◆ What you will do
From the first line to the last, please print the entries exactly, omitting pictures.

Records contained in a dataset:
--- START ---

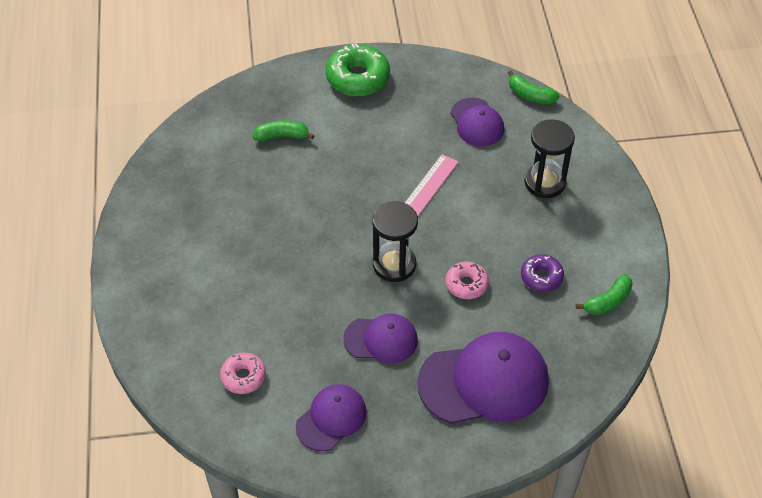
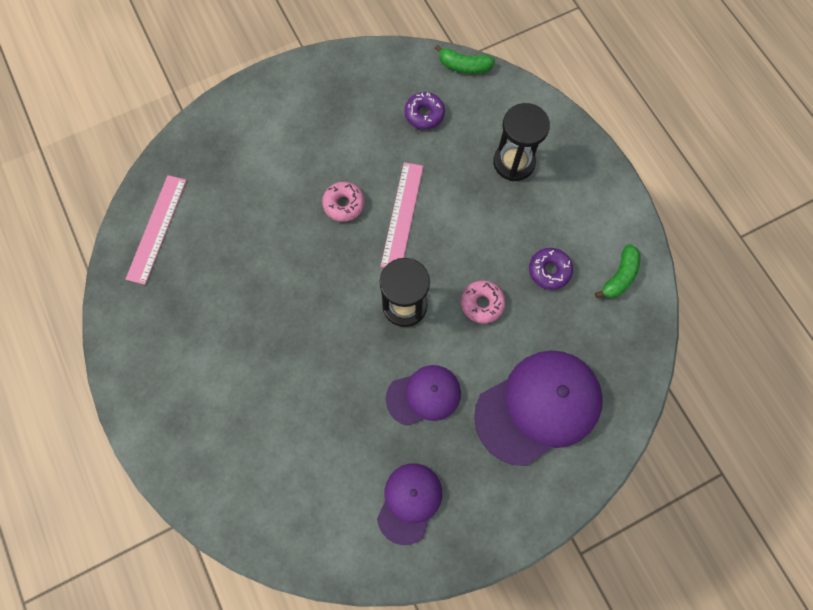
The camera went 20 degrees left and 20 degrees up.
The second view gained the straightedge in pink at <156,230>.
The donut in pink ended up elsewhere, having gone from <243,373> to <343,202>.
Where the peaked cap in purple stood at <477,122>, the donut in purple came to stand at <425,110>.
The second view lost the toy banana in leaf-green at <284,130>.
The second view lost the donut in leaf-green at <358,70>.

--- END ---

◆ Your solution
The camera went 20 degrees left and 20 degrees up.
The second view gained the straightedge in pink at <156,230>.
The donut in pink ended up elsewhere, having gone from <243,373> to <343,202>.
Where the peaked cap in purple stood at <477,122>, the donut in purple came to stand at <425,110>.
The second view lost the toy banana in leaf-green at <284,130>.
The second view lost the donut in leaf-green at <358,70>.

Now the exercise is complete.